++++ Available records ++++

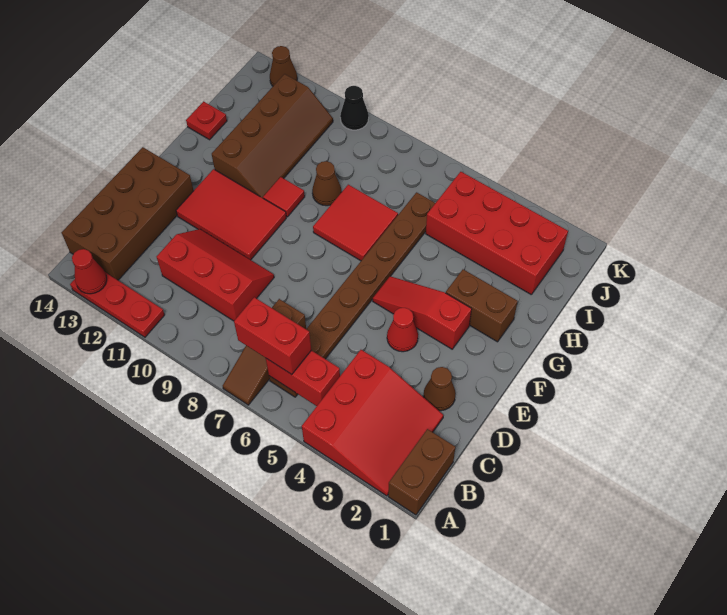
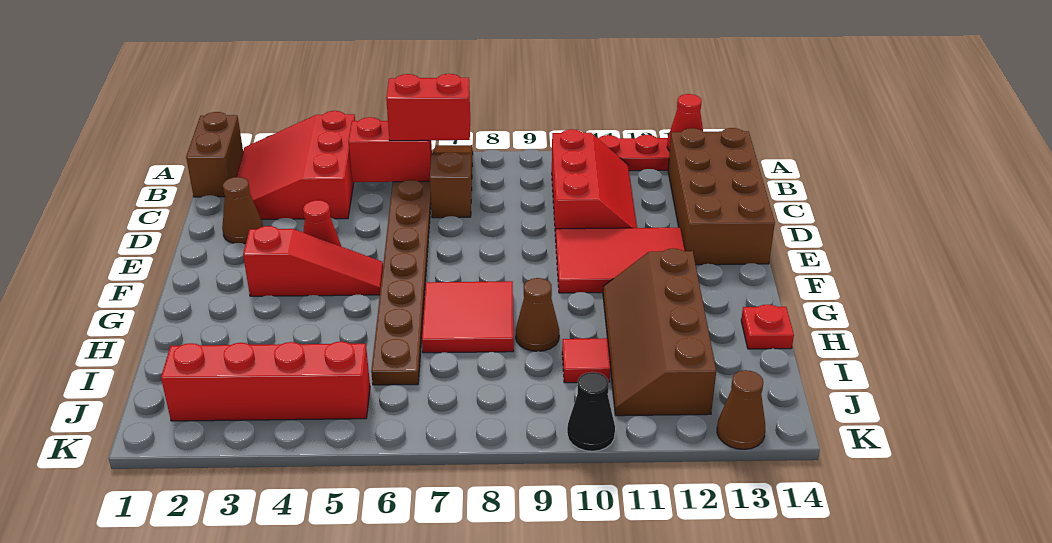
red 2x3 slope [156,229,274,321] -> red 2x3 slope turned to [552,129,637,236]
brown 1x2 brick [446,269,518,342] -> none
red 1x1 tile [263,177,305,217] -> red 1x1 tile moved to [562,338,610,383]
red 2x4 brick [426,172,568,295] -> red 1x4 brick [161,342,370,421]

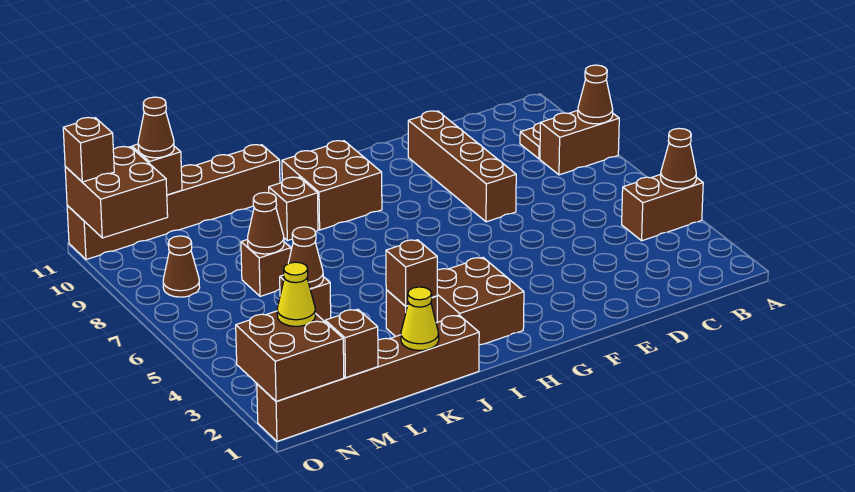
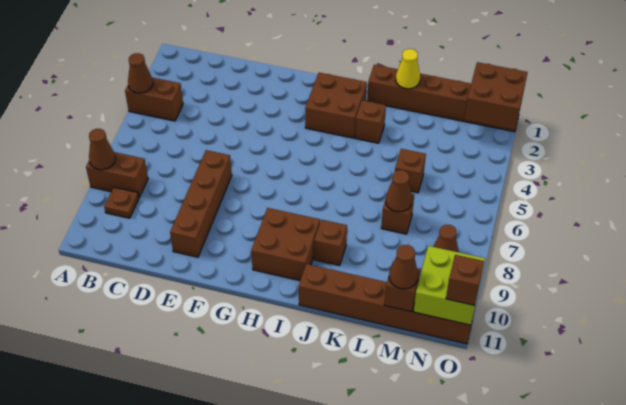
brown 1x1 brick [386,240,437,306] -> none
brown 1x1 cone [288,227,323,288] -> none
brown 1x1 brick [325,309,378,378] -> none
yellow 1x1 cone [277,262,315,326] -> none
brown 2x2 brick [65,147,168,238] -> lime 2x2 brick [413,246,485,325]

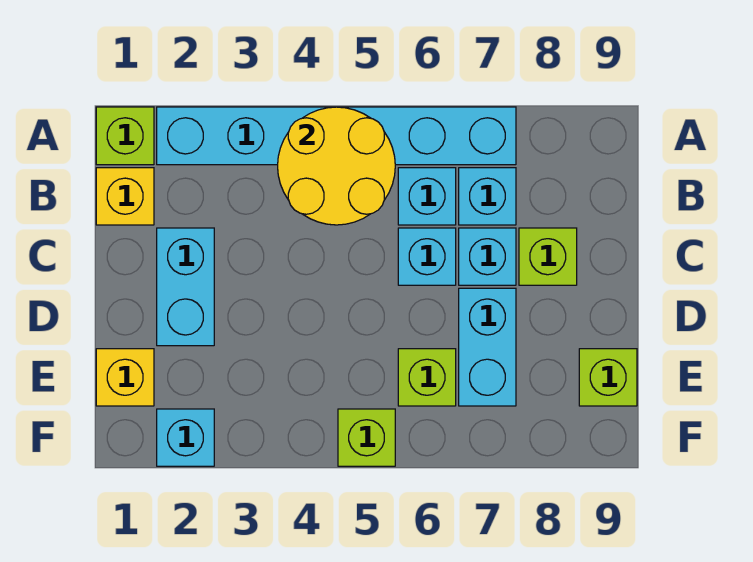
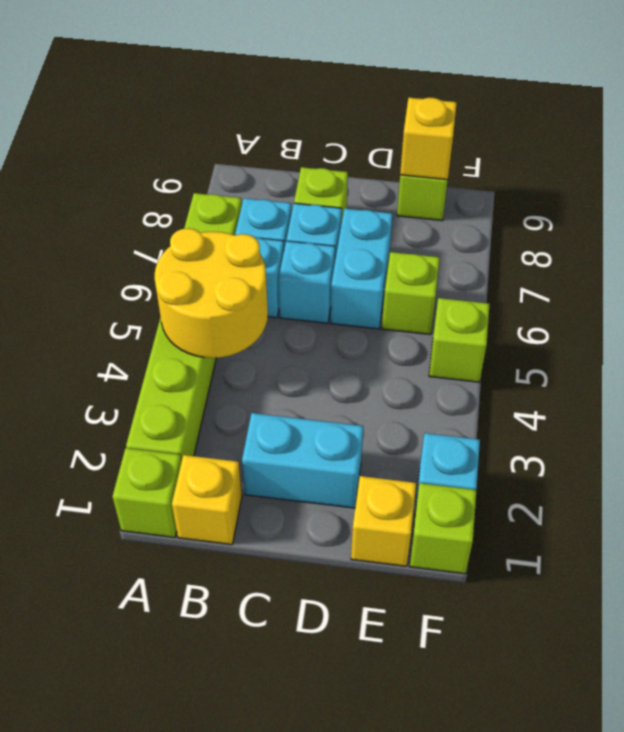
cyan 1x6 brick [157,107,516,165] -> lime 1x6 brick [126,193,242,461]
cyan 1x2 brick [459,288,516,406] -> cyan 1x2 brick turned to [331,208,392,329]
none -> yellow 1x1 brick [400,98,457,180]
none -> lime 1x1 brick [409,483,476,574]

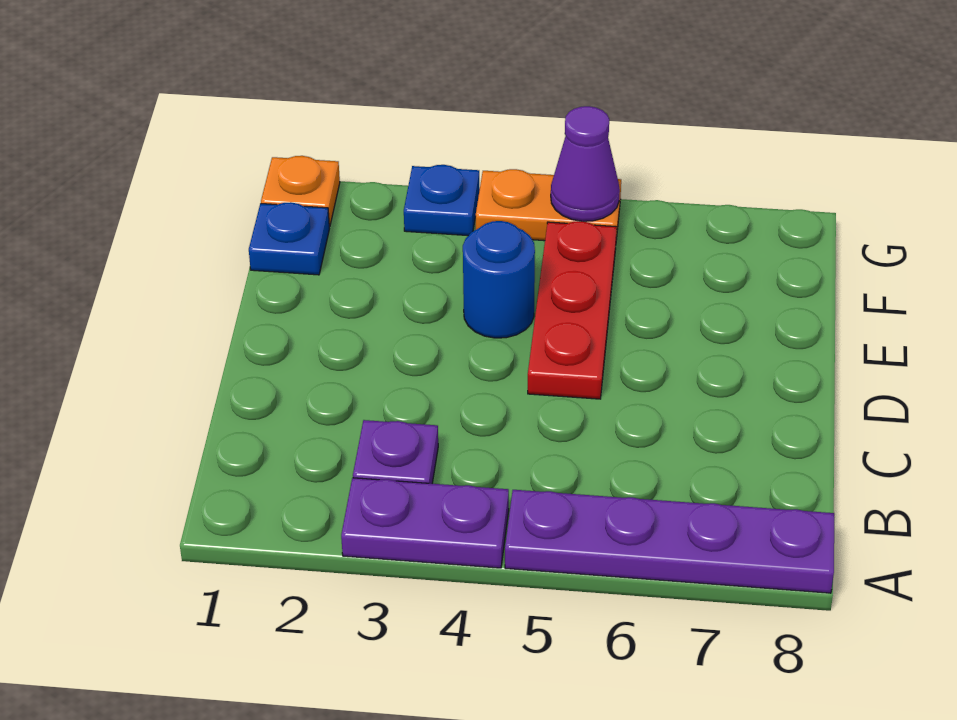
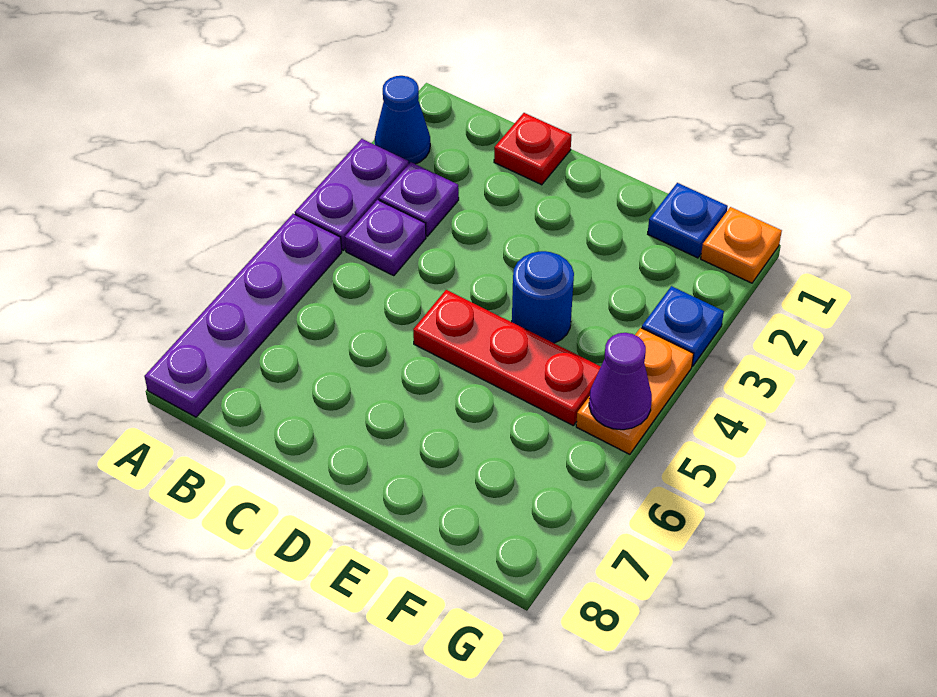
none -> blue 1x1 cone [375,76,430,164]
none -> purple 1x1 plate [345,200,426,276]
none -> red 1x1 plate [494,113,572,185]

++++
++++ Available records ++++

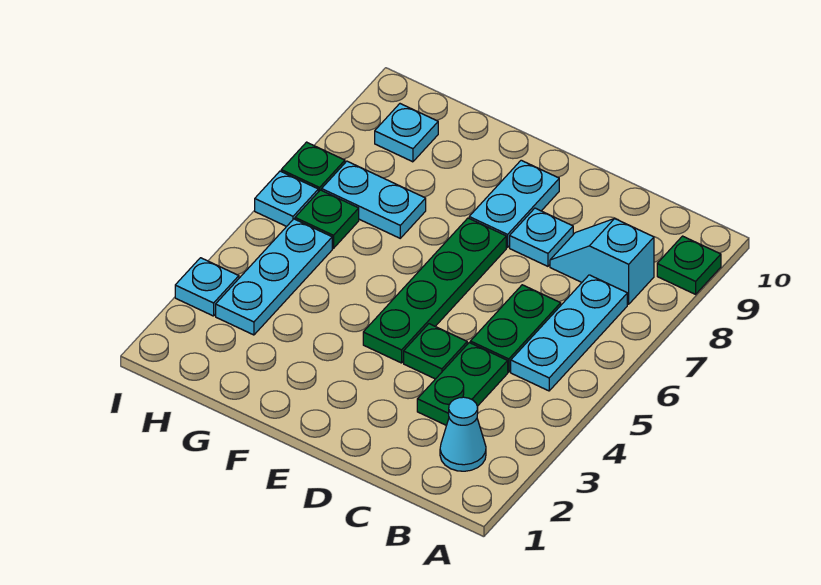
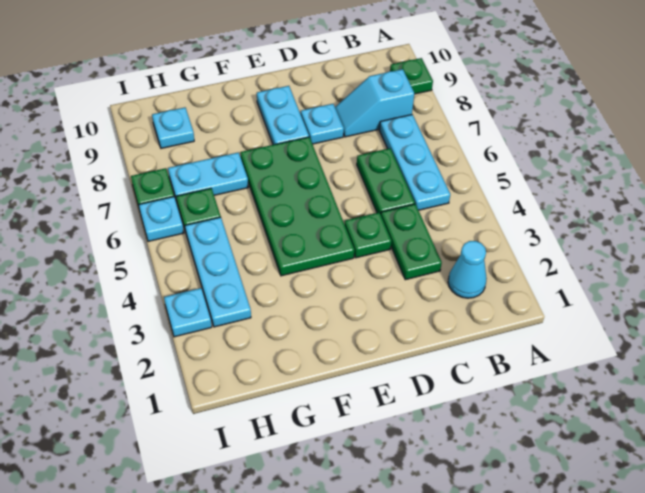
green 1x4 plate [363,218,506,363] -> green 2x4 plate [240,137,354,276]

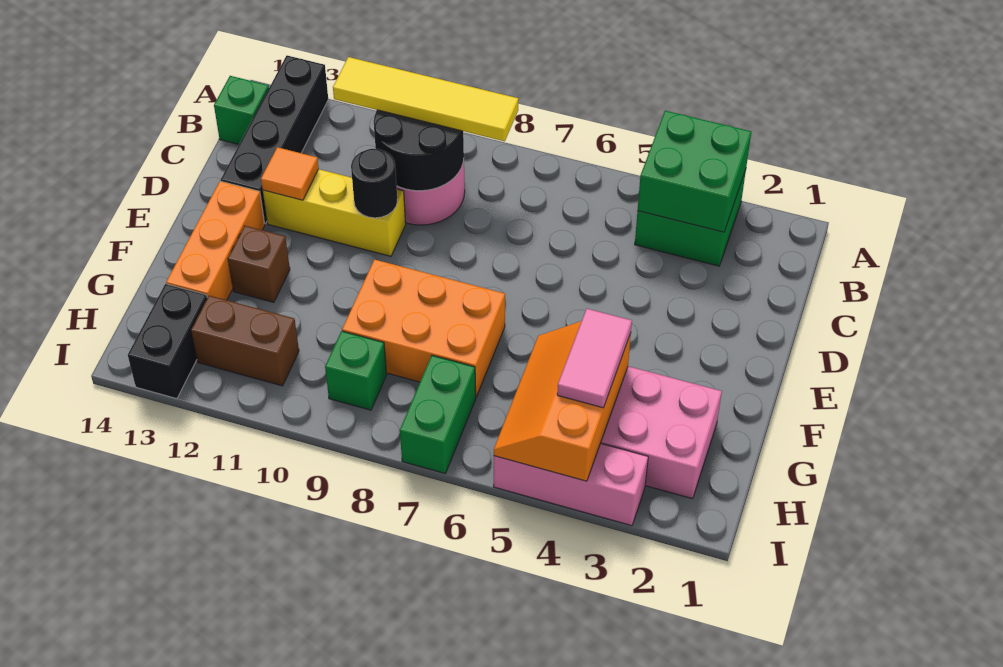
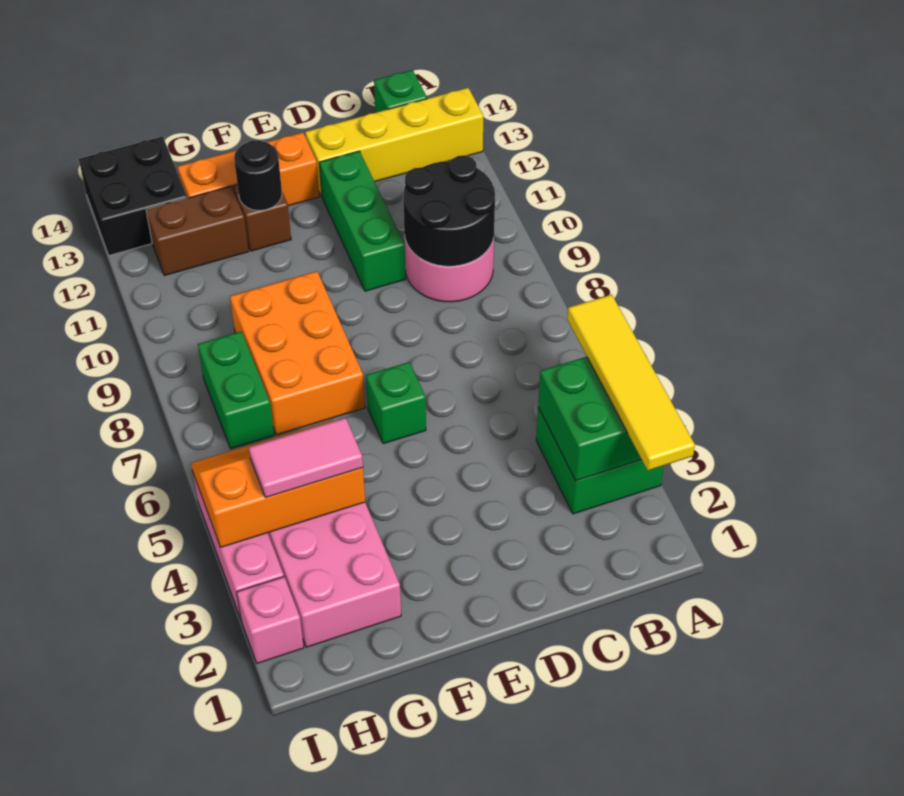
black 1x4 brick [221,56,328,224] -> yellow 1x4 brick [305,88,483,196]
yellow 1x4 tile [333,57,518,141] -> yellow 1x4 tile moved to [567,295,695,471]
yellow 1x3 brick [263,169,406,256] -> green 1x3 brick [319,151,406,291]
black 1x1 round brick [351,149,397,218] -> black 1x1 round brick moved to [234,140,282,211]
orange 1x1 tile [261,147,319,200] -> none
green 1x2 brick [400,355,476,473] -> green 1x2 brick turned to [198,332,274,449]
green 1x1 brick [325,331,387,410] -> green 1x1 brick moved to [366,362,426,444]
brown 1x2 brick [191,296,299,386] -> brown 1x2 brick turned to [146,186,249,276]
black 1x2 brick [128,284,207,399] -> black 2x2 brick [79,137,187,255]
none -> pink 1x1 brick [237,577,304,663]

++++

Task to carry out:
Beginning at the line above with "red 2x3 slope [156,229,274,321]" and finishing at the line with "red 2x4 brick", return each line exactly and return nothing else.

Task answer:
red 2x3 slope [156,229,274,321] -> red 2x3 slope turned to [552,129,637,236]
brown 1x2 brick [446,269,518,342] -> none
red 1x1 tile [263,177,305,217] -> red 1x1 tile moved to [562,338,610,383]
red 2x4 brick [426,172,568,295] -> red 1x4 brick [161,342,370,421]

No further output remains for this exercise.